If a line in the entries below holds the string "XSHUT", copy it.
The data Start Marker
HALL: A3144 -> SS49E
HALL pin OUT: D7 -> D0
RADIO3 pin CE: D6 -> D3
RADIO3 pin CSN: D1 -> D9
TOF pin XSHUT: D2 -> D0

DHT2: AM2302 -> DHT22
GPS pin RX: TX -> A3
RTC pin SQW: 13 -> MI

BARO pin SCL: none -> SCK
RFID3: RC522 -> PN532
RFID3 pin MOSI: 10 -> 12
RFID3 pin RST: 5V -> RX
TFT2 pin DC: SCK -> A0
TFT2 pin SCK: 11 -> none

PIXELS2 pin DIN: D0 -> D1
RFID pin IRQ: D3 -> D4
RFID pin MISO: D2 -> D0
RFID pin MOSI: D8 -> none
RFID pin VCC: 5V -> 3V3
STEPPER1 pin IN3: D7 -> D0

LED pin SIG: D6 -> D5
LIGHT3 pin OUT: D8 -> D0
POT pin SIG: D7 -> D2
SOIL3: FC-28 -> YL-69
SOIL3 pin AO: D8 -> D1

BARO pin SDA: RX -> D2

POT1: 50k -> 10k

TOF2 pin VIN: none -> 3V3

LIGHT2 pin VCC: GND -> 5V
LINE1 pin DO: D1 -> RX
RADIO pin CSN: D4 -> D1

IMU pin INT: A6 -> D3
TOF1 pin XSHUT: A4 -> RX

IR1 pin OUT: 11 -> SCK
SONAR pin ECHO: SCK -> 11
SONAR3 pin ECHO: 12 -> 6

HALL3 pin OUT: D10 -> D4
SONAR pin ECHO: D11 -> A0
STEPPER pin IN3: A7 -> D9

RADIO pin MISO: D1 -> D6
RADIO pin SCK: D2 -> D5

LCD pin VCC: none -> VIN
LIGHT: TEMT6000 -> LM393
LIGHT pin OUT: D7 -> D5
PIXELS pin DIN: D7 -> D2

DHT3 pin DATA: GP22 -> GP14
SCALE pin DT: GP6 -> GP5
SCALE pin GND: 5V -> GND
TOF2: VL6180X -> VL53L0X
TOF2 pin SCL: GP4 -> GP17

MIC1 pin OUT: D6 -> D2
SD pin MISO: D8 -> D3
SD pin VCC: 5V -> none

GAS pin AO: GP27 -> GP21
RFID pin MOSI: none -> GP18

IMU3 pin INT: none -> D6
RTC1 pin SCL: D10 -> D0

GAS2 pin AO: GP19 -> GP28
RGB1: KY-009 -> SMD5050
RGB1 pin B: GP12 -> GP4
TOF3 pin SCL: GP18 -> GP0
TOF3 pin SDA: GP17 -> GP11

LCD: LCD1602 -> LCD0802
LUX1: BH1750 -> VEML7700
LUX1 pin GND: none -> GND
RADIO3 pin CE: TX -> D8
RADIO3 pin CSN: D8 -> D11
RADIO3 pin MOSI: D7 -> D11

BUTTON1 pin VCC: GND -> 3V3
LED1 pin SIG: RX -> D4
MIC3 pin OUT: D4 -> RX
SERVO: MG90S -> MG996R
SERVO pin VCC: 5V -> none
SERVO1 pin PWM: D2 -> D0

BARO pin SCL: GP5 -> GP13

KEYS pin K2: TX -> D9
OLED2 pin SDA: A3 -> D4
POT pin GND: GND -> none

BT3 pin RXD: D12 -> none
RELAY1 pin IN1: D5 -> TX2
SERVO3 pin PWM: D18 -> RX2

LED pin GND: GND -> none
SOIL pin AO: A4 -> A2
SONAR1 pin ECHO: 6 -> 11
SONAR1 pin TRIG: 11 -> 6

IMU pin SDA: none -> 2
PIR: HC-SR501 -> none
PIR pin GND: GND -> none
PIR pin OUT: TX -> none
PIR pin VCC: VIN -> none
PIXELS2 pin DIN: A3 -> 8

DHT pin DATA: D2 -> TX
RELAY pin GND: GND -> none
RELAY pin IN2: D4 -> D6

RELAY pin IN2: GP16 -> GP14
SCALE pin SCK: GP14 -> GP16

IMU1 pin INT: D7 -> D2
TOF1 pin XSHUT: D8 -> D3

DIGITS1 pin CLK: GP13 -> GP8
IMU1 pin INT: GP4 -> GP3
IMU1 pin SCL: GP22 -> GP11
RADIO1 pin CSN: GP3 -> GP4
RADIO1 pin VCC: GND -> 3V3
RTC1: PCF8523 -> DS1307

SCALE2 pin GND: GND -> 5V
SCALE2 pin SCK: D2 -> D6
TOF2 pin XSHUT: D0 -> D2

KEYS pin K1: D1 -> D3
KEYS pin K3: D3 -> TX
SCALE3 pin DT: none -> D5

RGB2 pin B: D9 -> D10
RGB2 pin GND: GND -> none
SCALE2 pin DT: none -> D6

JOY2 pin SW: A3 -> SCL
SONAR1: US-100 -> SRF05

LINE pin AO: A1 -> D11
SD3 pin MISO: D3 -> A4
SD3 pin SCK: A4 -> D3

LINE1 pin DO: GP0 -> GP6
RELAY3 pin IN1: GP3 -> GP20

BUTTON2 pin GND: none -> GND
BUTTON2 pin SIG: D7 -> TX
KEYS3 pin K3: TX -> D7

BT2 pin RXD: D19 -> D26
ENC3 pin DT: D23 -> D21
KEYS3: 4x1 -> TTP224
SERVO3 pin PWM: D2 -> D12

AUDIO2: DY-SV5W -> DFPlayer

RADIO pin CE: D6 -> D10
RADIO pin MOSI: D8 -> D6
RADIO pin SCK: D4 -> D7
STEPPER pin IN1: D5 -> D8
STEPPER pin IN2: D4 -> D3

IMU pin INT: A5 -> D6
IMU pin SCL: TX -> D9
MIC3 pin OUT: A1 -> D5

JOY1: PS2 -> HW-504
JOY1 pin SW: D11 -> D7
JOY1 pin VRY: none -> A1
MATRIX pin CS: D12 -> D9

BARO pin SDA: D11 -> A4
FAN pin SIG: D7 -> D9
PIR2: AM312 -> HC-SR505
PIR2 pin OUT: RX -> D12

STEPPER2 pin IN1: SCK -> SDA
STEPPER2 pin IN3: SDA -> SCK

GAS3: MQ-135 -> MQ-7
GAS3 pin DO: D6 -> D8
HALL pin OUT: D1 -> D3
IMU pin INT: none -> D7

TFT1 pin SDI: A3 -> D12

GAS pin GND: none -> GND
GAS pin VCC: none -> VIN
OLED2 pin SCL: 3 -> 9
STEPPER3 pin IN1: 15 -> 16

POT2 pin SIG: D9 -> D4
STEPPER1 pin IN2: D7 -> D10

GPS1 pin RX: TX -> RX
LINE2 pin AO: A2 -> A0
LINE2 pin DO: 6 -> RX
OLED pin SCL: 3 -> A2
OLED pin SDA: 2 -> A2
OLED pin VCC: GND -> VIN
The data End Marker
_The answer:_
TOF pin XSHUT: D2 -> D0
TOF1 pin XSHUT: A4 -> RX
TOF1 pin XSHUT: D8 -> D3
TOF2 pin XSHUT: D0 -> D2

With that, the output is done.